## Directions:
Take the line with "(153, 237) = (111, 230): grey" and the rest of the lines after it, to the end of the entries, and restate them exactly.

## Record extracts:

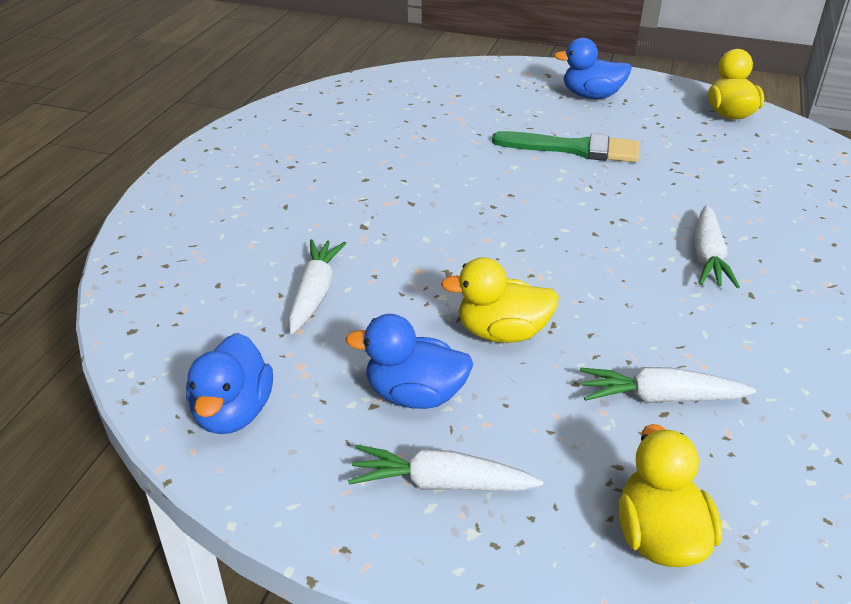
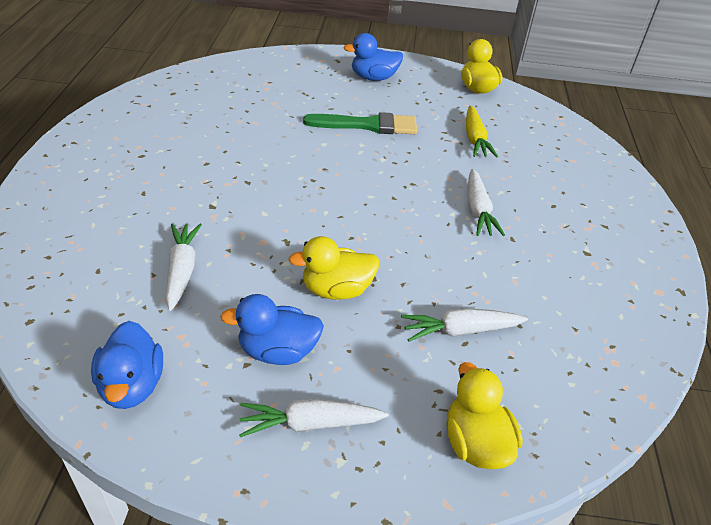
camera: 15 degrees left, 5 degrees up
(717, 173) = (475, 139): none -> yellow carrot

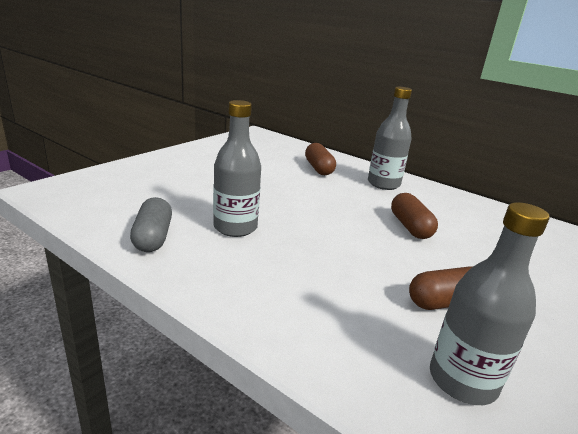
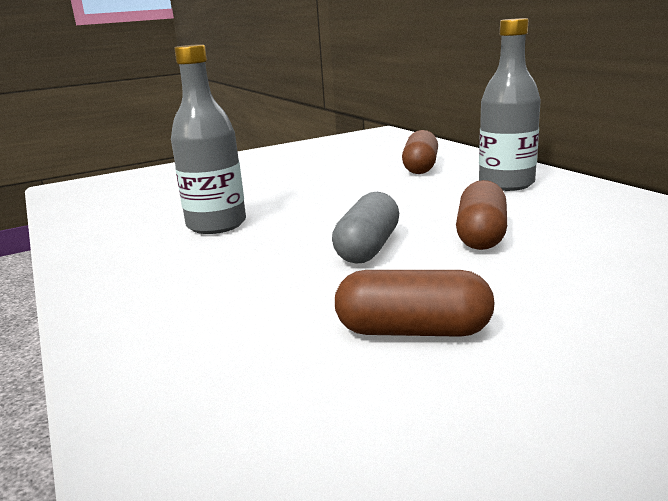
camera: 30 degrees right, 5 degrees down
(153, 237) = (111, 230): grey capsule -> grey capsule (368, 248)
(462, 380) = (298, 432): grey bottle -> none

## Task response:
(153, 237) = (111, 230): grey capsule -> grey capsule (368, 248)
(462, 380) = (298, 432): grey bottle -> none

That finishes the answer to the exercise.